The task — Gather each line of the records below that contains the string "smaller".

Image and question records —
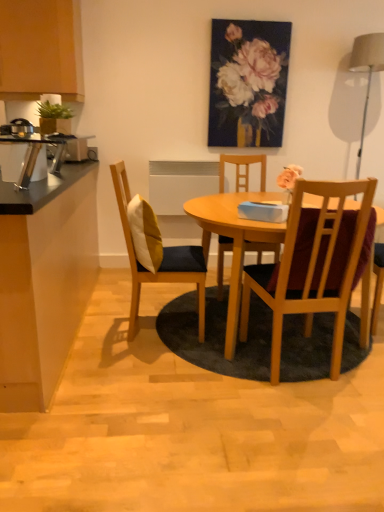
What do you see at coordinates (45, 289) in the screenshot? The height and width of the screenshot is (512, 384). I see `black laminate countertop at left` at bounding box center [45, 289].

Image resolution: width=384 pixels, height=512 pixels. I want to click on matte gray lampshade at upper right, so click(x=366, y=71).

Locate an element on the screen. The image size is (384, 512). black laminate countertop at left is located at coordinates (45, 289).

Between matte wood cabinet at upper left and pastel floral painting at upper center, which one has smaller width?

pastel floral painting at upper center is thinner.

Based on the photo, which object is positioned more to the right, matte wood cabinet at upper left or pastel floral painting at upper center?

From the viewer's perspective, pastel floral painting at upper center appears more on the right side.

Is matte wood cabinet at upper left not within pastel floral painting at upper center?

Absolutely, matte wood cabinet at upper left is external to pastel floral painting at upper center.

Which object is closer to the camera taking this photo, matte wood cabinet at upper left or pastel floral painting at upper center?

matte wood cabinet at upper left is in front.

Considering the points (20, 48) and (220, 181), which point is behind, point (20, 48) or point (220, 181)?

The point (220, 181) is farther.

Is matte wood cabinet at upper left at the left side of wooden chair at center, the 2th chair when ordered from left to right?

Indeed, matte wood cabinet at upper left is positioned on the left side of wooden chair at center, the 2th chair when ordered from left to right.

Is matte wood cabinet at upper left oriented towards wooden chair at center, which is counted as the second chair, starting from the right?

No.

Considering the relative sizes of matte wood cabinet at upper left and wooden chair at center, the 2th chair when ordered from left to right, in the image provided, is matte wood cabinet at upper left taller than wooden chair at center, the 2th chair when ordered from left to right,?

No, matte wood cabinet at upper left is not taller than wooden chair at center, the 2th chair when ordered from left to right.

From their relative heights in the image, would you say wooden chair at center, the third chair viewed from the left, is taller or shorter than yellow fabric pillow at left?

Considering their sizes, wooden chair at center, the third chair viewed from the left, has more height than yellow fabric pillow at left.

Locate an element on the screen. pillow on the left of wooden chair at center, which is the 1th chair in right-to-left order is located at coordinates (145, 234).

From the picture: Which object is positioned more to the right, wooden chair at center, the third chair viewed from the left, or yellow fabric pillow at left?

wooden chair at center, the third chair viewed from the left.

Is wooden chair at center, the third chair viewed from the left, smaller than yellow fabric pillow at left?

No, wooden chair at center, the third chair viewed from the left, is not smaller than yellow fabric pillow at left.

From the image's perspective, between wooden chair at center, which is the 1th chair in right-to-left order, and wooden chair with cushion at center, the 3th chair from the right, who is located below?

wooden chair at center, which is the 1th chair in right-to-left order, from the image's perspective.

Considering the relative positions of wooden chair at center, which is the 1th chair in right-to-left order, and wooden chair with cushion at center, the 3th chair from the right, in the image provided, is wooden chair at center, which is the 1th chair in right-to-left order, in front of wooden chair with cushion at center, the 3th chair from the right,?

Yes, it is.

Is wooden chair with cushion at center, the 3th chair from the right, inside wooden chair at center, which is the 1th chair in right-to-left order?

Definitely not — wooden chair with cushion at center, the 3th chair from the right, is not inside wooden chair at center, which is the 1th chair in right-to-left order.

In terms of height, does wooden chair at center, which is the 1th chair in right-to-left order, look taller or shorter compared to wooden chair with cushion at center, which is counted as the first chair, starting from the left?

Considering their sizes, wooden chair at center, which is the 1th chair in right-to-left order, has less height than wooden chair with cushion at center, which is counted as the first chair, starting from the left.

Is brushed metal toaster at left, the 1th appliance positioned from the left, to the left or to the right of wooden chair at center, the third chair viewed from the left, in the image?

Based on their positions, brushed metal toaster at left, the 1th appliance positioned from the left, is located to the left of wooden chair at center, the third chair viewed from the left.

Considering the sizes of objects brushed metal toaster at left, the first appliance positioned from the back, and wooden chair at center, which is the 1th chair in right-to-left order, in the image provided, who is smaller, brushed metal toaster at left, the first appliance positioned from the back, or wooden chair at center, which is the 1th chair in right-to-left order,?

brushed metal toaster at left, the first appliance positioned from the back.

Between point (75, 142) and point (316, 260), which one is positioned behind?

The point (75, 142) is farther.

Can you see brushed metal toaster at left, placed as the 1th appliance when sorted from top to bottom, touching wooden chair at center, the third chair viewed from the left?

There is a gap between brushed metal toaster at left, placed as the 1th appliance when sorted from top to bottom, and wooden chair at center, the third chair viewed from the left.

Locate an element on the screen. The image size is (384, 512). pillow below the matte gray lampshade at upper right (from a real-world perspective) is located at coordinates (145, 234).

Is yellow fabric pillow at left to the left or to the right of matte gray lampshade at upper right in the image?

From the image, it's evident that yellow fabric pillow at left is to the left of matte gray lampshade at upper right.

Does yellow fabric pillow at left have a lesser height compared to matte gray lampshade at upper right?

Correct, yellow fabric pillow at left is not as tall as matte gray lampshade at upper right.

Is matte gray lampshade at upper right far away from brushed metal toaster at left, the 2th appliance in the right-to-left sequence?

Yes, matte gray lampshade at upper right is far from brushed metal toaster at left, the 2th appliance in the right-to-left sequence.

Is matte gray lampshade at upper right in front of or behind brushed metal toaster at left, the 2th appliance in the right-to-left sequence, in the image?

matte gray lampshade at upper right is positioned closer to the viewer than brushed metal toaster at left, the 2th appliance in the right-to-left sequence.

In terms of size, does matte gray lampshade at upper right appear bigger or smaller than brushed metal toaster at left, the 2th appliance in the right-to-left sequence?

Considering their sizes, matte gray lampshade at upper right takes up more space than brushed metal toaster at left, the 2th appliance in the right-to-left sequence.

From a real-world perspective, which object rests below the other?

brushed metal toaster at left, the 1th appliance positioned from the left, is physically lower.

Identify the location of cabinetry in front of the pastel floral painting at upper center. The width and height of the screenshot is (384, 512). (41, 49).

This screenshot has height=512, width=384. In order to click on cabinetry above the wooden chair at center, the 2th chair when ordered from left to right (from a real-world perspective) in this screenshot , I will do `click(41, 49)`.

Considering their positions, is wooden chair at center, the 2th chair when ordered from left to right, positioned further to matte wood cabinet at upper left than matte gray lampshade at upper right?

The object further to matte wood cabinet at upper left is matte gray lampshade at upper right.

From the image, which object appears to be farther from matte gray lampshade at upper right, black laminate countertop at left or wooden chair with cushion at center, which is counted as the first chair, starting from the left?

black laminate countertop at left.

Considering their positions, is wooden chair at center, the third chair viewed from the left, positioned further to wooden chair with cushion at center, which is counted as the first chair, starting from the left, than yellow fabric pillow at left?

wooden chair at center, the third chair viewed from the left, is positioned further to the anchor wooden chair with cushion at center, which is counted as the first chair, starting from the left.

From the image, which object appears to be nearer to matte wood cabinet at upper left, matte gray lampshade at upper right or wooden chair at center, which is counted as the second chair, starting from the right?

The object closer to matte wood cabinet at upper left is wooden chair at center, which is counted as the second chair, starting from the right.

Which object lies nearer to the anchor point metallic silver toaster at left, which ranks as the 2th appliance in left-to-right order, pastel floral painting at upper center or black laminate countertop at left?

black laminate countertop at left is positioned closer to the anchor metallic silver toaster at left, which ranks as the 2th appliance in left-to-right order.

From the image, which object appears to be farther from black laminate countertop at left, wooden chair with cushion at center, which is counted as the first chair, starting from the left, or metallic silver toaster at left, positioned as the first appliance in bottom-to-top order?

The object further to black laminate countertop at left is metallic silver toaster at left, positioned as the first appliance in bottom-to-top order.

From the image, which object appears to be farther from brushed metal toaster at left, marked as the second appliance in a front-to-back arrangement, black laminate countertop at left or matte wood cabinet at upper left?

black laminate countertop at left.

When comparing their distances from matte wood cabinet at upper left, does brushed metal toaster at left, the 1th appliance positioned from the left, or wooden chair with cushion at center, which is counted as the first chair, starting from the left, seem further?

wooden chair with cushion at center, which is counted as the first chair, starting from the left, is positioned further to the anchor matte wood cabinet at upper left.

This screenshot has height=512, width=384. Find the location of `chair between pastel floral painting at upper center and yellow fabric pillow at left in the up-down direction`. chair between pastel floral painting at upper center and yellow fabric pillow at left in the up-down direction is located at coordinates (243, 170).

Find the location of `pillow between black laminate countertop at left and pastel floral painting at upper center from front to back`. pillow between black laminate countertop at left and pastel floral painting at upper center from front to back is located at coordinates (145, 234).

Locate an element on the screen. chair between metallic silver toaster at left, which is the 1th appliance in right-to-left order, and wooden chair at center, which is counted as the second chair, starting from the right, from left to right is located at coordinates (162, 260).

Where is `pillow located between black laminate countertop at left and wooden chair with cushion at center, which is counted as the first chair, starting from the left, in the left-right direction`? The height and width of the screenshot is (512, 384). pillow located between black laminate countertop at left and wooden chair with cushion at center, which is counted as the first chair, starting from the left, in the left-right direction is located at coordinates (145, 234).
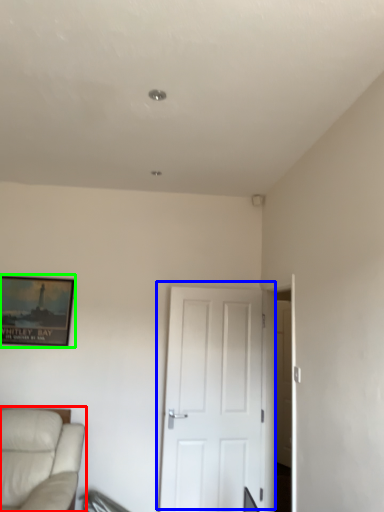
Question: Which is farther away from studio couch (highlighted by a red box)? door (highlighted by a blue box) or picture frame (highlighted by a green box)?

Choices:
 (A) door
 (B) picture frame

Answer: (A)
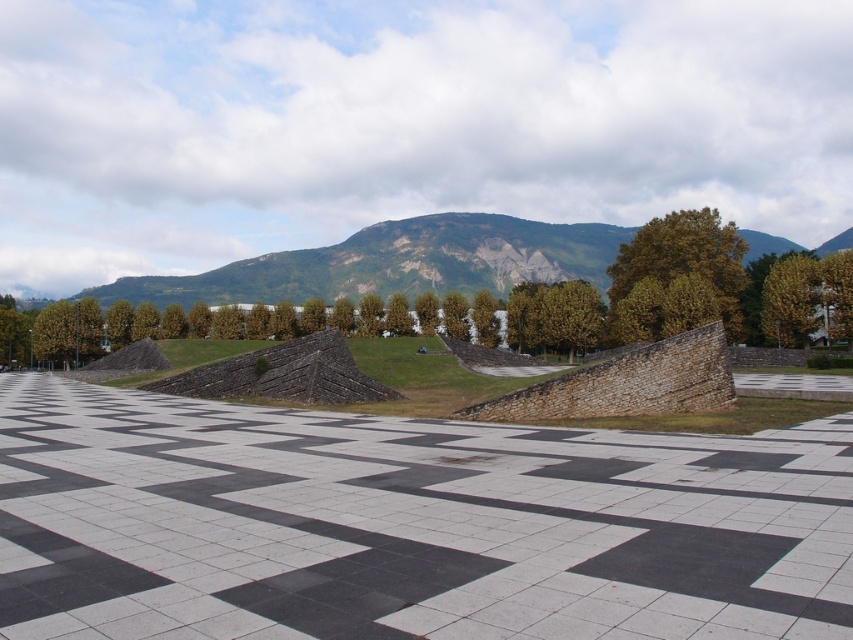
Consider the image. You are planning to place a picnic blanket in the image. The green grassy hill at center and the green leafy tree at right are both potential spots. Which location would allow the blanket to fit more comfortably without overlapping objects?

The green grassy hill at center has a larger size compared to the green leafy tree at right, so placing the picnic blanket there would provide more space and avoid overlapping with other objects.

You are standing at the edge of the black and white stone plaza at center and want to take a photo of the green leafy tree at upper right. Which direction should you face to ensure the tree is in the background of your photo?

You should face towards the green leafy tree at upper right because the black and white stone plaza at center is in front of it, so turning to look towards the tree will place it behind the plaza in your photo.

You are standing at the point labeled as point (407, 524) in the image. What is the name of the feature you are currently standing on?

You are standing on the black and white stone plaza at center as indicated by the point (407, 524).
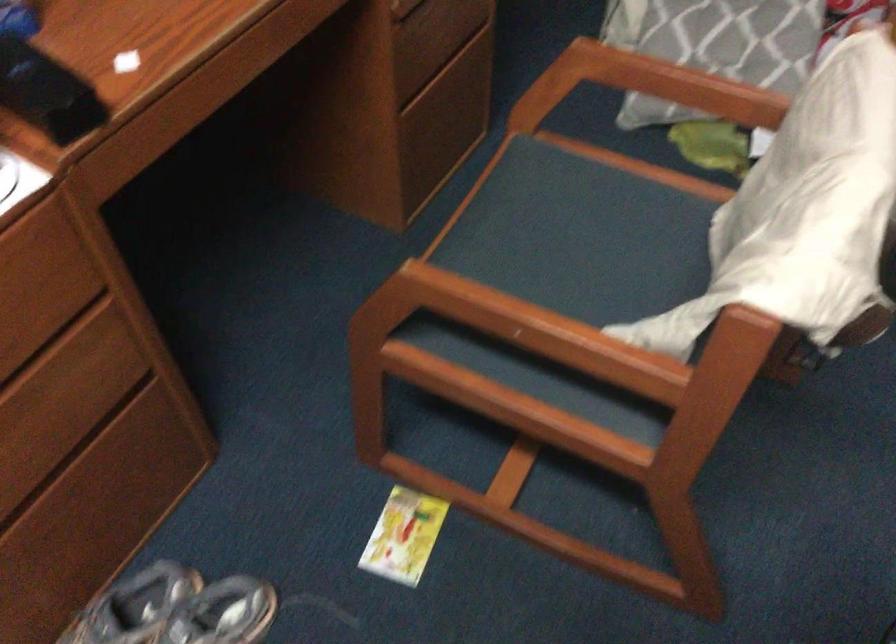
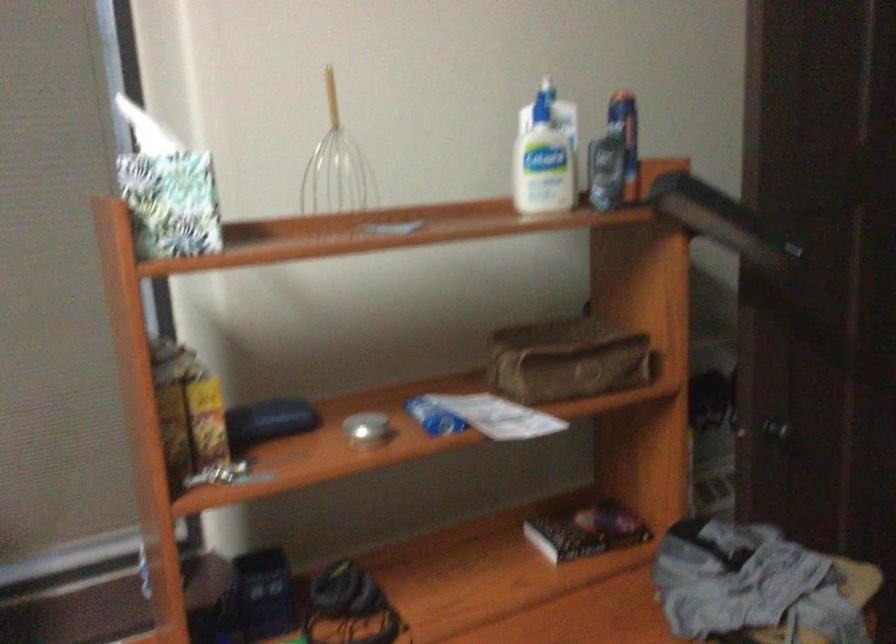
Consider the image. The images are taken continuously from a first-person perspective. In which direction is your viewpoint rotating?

Exercise output —
Between matte wood cabinet at upper left and pastel floral painting at upper center, which one has smaller width?
Is wooden chair at center, the third chair viewed from the left, smaller than yellow fabric pillow at left?
No, wooden chair at center, the third chair viewed from the left, is not smaller than yellow fabric pillow at left.
Considering the sizes of objects brushed metal toaster at left, the first appliance positioned from the back, and wooden chair at center, which is the 1th chair in right-to-left order, in the image provided, who is smaller, brushed metal toaster at left, the first appliance positioned from the back, or wooden chair at center, which is the 1th chair in right-to-left order,?
In terms of size, does matte gray lampshade at upper right appear bigger or smaller than brushed metal toaster at left, the 2th appliance in the right-to-left sequence?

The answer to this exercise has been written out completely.